### [The task]
Your reply should consist solely of the number of lines in the data that contain "hammer".

Items listed in a dataset
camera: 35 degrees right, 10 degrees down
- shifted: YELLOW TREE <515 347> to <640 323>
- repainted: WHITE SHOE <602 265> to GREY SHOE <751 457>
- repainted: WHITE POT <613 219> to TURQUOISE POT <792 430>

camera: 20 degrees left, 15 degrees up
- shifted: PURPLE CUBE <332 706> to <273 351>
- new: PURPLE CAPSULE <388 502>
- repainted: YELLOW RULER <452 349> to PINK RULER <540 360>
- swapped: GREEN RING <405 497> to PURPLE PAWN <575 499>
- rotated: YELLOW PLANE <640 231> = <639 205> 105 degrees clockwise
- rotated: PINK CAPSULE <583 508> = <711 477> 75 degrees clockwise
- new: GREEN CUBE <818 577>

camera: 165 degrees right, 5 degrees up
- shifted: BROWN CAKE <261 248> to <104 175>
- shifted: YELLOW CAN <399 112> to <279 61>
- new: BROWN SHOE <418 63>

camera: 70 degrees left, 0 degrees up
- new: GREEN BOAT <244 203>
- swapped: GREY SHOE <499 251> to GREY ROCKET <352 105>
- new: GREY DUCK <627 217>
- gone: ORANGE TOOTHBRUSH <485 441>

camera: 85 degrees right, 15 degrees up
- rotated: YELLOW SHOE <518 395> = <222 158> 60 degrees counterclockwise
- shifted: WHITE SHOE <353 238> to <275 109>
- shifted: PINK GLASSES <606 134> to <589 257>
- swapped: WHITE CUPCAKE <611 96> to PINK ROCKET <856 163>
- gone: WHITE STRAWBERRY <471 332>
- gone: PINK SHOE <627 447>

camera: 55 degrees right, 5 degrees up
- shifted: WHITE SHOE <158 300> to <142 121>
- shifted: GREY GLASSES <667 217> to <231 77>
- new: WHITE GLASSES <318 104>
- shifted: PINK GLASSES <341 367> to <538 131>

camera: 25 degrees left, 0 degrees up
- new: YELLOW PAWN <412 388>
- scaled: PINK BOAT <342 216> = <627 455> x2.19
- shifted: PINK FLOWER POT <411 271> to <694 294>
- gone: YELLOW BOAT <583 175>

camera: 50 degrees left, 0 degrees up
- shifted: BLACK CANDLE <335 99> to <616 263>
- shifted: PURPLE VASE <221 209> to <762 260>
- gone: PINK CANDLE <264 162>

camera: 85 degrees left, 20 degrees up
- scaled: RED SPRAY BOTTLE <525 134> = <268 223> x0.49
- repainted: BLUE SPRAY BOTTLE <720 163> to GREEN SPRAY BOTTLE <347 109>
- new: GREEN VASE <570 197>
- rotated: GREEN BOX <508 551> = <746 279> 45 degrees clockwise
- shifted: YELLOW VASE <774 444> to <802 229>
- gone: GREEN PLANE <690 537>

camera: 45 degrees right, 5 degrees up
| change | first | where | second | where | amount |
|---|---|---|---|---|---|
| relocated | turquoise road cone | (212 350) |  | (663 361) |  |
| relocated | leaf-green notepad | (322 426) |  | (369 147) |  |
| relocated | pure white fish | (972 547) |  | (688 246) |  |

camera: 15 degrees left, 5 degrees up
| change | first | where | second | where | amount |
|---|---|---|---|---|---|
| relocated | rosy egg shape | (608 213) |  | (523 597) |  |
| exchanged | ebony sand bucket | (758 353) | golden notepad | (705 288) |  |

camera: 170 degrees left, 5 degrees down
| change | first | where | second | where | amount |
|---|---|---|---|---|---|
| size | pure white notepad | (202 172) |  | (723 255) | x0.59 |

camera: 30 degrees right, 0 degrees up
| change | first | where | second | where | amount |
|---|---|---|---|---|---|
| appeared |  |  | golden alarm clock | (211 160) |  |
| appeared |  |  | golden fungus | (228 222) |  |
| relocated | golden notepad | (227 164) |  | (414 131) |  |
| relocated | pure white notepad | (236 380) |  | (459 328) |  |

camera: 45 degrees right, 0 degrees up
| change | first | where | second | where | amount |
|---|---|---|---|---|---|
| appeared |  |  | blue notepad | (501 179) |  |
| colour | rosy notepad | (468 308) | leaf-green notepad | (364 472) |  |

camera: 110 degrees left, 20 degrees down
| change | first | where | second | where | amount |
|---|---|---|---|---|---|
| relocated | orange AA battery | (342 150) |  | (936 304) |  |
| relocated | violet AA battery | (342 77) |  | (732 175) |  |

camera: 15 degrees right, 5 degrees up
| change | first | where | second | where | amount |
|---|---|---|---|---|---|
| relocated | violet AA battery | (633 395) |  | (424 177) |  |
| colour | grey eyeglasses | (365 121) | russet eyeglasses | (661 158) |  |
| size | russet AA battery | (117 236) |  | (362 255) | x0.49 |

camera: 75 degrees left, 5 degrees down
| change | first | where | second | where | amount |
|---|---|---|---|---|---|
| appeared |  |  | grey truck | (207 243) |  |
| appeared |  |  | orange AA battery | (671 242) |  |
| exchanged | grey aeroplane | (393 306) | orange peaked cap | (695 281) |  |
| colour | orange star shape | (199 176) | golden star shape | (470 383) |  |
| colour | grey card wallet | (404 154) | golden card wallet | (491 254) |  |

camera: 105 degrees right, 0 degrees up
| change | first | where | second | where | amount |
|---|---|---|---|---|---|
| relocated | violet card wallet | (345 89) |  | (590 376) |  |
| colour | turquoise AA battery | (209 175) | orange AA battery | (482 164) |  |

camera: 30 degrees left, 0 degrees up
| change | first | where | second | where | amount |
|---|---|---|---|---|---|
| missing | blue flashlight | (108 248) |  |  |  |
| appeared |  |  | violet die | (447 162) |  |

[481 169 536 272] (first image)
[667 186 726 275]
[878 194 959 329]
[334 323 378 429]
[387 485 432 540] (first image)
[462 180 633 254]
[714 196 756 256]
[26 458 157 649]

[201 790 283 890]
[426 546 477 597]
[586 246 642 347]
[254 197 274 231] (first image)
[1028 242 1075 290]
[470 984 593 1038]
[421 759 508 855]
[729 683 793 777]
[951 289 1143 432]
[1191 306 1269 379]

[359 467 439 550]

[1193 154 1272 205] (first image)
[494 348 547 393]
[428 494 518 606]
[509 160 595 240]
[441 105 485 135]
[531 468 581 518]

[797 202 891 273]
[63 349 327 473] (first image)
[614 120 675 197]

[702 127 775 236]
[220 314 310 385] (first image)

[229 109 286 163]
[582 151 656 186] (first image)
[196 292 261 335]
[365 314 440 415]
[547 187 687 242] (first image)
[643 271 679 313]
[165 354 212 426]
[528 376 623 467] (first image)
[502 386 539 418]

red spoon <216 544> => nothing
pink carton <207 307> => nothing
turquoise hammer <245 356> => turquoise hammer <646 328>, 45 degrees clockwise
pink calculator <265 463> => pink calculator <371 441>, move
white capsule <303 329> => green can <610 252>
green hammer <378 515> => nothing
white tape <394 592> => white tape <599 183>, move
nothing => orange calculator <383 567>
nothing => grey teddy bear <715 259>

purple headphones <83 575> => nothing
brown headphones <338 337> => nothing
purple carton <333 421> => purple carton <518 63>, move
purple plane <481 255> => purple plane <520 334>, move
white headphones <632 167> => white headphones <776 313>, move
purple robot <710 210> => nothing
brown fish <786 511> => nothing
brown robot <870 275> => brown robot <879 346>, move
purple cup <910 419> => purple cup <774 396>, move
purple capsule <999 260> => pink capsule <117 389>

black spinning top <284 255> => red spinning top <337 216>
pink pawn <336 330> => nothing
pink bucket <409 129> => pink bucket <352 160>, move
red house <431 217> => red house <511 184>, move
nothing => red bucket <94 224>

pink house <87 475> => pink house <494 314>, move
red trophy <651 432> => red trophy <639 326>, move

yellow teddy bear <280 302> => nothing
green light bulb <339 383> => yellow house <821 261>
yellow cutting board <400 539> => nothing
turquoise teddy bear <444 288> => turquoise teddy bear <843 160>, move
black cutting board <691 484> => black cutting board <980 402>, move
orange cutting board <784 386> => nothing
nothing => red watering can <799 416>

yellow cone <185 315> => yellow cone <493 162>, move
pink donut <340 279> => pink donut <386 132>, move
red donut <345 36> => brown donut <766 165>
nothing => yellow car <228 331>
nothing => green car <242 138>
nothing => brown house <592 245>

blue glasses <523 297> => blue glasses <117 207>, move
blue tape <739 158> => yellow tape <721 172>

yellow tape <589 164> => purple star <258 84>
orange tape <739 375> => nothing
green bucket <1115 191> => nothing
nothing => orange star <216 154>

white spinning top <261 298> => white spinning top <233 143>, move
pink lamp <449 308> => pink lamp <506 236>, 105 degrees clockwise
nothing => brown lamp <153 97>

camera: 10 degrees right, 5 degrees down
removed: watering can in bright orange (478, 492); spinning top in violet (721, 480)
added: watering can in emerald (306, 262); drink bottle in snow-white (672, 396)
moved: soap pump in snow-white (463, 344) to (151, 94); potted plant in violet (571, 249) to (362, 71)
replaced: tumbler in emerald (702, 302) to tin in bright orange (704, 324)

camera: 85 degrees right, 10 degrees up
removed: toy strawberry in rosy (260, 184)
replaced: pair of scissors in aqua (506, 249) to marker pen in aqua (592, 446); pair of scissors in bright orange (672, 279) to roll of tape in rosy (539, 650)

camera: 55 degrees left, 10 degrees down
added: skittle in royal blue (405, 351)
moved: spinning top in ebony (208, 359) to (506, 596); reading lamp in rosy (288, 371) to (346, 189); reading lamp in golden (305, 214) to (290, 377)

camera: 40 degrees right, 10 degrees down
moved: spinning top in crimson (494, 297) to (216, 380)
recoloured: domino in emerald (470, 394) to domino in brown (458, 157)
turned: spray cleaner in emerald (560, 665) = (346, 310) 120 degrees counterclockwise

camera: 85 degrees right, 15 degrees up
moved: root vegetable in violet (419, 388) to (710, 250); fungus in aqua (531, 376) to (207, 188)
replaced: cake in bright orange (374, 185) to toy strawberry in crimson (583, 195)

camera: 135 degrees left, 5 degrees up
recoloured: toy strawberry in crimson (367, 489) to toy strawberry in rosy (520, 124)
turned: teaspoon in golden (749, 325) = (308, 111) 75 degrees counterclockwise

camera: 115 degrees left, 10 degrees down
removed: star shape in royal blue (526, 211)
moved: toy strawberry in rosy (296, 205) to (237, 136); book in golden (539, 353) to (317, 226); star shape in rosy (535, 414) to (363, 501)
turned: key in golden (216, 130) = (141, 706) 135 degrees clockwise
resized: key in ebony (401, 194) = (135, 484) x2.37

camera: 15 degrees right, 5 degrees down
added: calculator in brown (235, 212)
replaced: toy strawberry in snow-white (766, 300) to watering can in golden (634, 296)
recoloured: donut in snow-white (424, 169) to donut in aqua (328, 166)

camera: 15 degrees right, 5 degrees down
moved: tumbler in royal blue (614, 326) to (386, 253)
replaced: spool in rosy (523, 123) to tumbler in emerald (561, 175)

### [Solution below]
2